**Brief:** Reproduce the material from the line with "Give the centreline" to the line with "road 5 (residential): [(311,113),(363,0)]", inclusive, and output nothing else.

**Items:**
◆ ◆ ◆ ◆

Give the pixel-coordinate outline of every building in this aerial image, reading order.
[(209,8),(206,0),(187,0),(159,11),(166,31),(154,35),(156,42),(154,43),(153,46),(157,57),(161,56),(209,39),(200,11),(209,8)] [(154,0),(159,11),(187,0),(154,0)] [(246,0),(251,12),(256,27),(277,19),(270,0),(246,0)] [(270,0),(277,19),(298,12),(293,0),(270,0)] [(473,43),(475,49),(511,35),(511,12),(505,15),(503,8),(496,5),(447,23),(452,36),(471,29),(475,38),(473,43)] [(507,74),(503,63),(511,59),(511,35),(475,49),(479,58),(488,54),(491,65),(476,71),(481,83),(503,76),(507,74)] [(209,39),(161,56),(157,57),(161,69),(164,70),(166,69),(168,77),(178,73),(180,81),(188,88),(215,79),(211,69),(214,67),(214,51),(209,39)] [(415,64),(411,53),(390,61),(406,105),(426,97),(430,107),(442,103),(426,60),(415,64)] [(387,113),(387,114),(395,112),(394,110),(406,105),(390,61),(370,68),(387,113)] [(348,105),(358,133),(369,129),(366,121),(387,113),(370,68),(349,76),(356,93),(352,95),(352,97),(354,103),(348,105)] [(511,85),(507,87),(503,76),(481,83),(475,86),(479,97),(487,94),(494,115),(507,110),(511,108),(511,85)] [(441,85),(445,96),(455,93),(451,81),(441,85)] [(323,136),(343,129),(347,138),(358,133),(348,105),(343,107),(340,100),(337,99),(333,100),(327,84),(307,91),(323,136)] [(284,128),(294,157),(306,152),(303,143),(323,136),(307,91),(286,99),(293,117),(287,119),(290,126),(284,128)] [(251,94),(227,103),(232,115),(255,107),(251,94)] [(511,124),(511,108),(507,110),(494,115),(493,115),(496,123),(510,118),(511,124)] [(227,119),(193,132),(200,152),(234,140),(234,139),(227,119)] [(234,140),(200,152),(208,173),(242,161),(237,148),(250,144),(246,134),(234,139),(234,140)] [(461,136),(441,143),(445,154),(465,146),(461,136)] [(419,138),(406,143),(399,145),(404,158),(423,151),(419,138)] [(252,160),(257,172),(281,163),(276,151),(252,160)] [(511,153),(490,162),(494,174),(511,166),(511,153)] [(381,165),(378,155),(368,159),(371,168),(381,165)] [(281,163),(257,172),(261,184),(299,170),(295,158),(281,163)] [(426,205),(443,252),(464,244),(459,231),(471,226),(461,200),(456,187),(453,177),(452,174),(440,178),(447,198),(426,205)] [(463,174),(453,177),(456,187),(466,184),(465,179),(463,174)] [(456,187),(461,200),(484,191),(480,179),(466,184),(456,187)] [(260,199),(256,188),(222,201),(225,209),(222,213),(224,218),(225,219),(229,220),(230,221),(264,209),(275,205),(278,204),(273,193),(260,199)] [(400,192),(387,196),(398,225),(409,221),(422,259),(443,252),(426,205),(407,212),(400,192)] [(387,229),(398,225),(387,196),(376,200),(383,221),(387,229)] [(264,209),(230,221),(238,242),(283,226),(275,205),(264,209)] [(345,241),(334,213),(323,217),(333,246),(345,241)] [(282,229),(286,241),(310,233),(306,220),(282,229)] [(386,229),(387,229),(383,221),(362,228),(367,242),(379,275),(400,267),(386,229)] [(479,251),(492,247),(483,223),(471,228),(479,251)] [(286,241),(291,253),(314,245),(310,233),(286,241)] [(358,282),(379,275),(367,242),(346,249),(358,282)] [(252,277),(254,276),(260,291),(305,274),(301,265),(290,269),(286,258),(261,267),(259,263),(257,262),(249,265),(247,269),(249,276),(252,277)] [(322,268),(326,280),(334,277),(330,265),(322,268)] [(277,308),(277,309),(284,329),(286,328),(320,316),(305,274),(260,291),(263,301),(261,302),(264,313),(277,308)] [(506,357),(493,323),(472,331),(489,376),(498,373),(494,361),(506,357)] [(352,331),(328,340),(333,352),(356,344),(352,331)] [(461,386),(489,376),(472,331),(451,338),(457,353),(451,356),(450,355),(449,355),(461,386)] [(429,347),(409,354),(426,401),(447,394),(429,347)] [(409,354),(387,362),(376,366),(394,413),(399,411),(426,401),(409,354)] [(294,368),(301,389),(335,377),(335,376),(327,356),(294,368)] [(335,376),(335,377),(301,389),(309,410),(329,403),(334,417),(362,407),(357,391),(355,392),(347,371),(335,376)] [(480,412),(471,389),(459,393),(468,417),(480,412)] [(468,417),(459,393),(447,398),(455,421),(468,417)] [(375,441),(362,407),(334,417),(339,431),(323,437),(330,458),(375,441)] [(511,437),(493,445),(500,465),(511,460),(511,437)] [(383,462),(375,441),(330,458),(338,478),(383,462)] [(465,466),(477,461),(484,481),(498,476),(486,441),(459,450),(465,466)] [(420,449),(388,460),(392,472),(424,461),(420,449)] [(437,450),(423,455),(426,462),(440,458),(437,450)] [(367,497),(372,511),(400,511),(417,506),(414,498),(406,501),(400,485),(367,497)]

◆ ◆ ◆ ◆

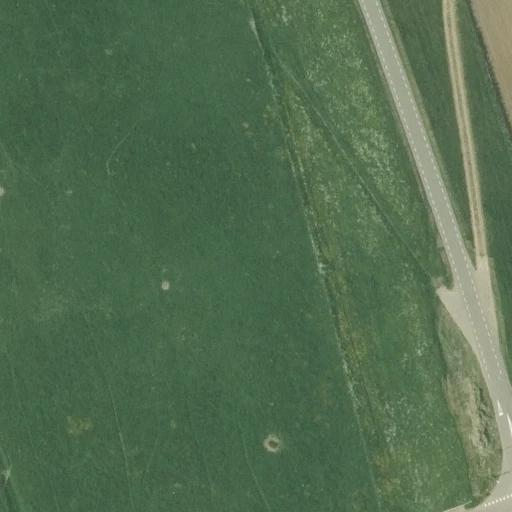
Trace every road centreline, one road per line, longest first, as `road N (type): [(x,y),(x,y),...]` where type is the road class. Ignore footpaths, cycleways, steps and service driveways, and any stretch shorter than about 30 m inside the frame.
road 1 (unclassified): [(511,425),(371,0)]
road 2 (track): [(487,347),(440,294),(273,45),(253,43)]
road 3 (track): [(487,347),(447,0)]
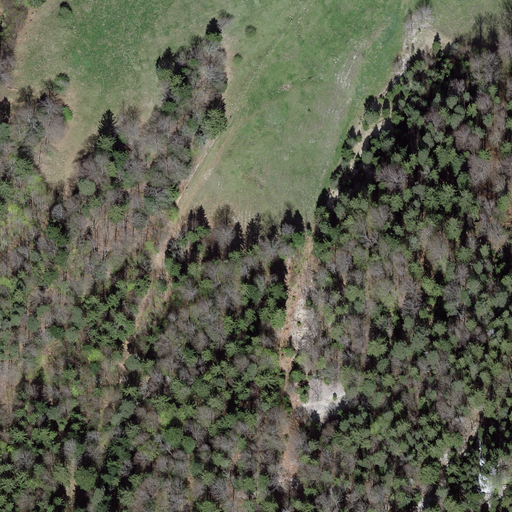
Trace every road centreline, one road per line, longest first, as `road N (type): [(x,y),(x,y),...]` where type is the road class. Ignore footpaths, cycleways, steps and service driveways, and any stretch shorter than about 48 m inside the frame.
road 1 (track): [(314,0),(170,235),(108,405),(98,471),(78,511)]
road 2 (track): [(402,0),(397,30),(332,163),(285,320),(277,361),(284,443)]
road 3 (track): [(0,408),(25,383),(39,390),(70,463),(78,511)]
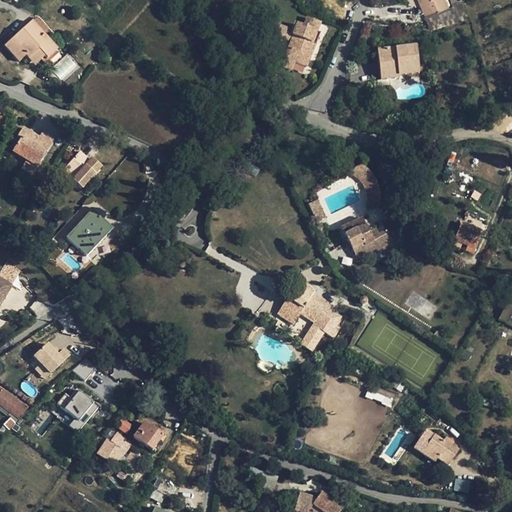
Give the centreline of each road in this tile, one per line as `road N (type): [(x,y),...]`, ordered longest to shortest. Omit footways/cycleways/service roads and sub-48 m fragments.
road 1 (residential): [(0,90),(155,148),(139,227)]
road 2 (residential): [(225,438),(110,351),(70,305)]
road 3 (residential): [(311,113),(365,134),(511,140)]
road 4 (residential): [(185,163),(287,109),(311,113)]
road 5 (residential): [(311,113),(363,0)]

◆ ◆ ◆ ◆

**Problem solution:**
Give the centreline of each road in this tile, one per line as `road N (type): [(x,y),...]`, ordered longest to shortest. Omit footways/cycleways/service roads and sub-48 m fragments.
road 1 (residential): [(0,90),(155,148),(139,227)]
road 2 (residential): [(225,438),(110,351),(70,305)]
road 3 (residential): [(311,113),(365,134),(511,140)]
road 4 (residential): [(185,163),(287,109),(311,113)]
road 5 (residential): [(311,113),(363,0)]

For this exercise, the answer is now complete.